Begin
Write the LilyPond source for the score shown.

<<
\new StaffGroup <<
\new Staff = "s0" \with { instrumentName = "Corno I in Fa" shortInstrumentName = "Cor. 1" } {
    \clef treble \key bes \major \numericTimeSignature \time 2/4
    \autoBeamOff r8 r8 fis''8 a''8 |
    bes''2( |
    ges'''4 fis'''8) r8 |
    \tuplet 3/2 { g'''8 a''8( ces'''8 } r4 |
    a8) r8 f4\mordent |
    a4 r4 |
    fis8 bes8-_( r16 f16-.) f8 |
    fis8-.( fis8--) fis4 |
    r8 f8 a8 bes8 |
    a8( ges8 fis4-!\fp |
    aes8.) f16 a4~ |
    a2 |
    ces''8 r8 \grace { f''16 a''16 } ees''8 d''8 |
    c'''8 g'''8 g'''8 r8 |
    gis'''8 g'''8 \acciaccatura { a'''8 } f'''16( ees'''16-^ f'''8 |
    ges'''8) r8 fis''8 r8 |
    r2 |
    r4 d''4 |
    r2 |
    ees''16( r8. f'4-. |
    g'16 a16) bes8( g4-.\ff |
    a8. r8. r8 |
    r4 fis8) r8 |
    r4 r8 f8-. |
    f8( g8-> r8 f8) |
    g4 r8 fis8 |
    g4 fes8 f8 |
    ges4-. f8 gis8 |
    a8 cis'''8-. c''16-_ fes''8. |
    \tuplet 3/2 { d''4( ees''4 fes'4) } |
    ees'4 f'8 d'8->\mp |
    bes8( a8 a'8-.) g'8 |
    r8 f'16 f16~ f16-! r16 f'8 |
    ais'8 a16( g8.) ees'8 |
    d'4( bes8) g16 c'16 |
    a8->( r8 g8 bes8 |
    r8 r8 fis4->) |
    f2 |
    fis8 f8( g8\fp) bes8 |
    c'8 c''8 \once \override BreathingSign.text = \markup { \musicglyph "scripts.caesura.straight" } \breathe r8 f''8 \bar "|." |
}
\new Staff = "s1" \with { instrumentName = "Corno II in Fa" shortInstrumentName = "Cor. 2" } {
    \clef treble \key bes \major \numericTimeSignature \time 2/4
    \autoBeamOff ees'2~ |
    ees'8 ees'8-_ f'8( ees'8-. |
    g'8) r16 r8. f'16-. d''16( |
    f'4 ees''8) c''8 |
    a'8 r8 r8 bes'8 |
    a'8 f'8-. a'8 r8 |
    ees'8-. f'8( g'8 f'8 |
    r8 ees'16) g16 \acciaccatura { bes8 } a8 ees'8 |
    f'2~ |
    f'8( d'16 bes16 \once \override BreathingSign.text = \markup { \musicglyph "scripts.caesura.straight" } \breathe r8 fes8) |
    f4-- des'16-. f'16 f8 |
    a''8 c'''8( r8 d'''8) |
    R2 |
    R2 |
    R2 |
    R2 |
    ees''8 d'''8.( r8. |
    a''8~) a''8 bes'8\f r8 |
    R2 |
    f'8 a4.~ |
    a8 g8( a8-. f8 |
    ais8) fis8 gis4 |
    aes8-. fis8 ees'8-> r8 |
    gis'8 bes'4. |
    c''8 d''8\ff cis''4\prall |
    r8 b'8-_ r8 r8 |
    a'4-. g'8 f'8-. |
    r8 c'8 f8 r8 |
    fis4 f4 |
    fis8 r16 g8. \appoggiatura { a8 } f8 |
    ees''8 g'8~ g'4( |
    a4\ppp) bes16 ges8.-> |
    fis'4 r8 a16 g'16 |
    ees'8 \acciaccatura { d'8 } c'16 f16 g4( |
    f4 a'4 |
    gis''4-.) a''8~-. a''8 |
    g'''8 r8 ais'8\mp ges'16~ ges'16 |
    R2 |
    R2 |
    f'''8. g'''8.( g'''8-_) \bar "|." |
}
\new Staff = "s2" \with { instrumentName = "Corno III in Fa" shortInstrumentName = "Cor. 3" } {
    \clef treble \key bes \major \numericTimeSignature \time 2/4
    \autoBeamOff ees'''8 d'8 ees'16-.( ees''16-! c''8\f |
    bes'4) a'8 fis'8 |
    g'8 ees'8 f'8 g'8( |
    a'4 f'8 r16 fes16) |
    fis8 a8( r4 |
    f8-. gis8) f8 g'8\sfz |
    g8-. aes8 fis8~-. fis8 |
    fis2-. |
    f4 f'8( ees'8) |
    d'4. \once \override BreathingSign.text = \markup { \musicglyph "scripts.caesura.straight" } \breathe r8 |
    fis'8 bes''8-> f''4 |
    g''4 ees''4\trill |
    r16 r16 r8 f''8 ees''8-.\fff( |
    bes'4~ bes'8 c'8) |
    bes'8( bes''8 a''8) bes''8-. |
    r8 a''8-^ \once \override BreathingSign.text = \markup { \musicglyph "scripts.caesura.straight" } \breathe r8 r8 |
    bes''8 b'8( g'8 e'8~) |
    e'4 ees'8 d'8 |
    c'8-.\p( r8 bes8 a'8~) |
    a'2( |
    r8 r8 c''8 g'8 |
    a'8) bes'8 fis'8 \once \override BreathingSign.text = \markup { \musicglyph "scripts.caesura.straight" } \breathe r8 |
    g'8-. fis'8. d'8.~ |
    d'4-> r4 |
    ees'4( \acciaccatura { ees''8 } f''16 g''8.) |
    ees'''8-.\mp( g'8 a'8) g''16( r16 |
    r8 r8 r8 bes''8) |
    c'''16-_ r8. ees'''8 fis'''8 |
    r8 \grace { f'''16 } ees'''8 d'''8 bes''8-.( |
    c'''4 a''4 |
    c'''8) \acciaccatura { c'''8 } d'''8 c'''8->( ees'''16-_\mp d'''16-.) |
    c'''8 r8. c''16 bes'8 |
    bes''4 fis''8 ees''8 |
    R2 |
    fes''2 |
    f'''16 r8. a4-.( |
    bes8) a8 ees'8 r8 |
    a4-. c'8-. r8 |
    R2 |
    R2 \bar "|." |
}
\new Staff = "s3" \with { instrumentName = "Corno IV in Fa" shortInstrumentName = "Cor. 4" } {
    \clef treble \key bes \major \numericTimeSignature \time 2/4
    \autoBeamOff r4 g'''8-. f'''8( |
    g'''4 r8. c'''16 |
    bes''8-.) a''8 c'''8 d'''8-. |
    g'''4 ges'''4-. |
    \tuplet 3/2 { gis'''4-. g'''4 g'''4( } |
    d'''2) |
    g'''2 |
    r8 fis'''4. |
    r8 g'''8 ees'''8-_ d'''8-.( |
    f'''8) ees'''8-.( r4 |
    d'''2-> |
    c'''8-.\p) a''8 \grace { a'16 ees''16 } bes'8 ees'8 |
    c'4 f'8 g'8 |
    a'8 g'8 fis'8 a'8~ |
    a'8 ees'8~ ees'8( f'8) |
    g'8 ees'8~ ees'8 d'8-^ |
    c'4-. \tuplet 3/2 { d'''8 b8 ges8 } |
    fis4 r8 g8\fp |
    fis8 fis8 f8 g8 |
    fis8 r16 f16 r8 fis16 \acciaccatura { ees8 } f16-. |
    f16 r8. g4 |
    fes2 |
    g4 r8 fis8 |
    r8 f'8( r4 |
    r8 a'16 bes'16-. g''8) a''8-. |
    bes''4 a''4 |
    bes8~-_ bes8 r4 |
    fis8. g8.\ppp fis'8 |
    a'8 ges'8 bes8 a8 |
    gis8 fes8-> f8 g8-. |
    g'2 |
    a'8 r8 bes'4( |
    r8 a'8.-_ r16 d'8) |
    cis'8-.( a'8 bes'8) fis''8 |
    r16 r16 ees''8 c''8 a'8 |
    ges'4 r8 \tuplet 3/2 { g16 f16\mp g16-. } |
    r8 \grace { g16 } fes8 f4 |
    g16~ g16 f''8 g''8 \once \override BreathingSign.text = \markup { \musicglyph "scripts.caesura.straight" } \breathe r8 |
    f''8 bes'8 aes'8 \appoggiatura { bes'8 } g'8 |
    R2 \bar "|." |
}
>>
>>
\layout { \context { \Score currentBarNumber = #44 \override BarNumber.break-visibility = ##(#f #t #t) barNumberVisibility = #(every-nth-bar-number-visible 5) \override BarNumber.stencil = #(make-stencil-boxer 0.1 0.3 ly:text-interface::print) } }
End
### TASK REQUIREMENTS:
Please count the lines above that contain the string "text", and reply with only that number.

### CORRECT RESPONSE:
7